━━━━━ DATASET RECORDS ━━━━━

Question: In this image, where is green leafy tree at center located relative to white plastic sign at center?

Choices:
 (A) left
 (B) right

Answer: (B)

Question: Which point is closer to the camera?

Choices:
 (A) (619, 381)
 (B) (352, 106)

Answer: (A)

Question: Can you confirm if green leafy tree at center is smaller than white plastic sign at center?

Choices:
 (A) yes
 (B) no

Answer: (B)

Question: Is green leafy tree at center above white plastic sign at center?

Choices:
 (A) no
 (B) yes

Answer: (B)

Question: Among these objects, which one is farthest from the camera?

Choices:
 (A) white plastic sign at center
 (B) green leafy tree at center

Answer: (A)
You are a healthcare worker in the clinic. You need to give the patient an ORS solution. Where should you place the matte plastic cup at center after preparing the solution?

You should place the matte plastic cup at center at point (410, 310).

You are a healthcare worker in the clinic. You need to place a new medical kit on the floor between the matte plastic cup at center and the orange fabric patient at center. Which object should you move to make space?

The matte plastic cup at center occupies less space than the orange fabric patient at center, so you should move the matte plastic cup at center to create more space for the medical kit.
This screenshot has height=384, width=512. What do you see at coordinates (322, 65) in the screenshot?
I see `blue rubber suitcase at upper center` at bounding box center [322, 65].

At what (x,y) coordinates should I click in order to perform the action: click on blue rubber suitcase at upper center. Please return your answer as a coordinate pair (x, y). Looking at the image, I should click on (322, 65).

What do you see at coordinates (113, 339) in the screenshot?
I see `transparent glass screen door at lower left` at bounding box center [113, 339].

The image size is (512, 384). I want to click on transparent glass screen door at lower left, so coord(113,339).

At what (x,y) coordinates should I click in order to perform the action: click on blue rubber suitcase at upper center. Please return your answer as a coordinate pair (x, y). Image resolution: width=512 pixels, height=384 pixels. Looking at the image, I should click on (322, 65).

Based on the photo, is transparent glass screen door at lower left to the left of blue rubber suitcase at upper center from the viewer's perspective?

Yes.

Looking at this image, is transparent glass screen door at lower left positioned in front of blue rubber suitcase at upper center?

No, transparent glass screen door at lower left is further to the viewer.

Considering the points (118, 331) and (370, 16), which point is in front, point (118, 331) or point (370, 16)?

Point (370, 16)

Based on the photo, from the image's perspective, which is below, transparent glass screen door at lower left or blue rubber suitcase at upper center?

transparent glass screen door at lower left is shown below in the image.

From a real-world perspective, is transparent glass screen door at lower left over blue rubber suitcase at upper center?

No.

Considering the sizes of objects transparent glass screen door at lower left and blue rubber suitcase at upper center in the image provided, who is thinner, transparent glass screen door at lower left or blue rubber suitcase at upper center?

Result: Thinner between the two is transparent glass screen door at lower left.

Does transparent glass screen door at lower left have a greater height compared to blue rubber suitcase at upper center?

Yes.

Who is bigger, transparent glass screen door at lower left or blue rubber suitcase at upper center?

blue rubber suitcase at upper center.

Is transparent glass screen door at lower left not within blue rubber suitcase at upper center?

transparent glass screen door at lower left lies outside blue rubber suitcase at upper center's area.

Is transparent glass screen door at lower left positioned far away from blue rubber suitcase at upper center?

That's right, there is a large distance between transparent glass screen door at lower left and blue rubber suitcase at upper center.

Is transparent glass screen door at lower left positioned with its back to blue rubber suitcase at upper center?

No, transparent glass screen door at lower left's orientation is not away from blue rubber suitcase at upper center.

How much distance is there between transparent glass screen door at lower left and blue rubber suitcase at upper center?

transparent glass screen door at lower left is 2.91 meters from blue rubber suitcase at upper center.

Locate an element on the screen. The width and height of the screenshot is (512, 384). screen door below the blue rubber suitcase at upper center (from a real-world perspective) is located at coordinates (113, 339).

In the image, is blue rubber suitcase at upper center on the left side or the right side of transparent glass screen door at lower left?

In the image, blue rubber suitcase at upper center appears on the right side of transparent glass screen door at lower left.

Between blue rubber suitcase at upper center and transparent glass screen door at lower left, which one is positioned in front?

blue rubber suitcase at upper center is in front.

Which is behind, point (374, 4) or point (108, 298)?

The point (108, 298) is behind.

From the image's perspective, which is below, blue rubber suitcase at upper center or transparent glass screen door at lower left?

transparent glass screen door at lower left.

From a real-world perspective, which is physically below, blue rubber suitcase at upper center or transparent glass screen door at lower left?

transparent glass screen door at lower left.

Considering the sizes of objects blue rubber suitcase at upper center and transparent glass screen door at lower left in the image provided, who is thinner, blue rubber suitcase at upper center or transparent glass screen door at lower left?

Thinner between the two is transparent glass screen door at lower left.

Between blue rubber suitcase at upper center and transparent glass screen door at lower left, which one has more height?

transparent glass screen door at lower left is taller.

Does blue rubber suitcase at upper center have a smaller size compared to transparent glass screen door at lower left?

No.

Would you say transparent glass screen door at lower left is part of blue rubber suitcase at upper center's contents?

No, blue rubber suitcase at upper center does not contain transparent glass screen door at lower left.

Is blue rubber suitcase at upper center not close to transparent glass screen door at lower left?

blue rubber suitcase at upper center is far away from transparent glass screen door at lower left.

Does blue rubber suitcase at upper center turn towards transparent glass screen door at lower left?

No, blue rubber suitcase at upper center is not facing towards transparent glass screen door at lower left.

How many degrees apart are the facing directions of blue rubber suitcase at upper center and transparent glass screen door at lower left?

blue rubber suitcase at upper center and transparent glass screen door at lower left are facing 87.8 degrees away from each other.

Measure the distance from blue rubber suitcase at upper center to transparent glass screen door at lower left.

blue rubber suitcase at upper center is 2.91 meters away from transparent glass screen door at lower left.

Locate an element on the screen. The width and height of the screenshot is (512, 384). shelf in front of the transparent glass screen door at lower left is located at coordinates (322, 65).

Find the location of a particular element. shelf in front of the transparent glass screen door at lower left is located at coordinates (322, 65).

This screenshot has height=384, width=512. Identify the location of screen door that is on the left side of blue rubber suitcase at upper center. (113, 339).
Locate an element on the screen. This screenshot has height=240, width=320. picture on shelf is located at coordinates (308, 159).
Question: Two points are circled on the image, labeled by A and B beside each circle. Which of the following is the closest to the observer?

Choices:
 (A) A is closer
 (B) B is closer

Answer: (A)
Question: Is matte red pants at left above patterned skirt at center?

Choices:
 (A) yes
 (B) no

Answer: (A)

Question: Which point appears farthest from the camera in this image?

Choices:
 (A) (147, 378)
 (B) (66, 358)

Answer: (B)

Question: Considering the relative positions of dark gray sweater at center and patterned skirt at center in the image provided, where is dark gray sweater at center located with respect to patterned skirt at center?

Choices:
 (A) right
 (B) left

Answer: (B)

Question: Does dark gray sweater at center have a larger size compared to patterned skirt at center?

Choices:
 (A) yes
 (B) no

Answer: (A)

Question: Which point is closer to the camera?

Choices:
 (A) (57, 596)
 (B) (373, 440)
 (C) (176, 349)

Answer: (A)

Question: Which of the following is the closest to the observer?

━━━━━

* _EXERCISE_
Return every line of the items above that contains the word "away", treating uppercase and lowercase letters as distinct.

* _TASK RESULT_
Is transparent glass screen door at lower left positioned far away from blue rubber suitcase at upper center?
No, transparent glass screen door at lower left's orientation is not away from blue rubber suitcase at upper center.
blue rubber suitcase at upper center is far away from transparent glass screen door at lower left.
blue rubber suitcase at upper center and transparent glass screen door at lower left are facing 87.8 degrees away from each other.
blue rubber suitcase at upper center is 2.91 meters away from transparent glass screen door at lower left.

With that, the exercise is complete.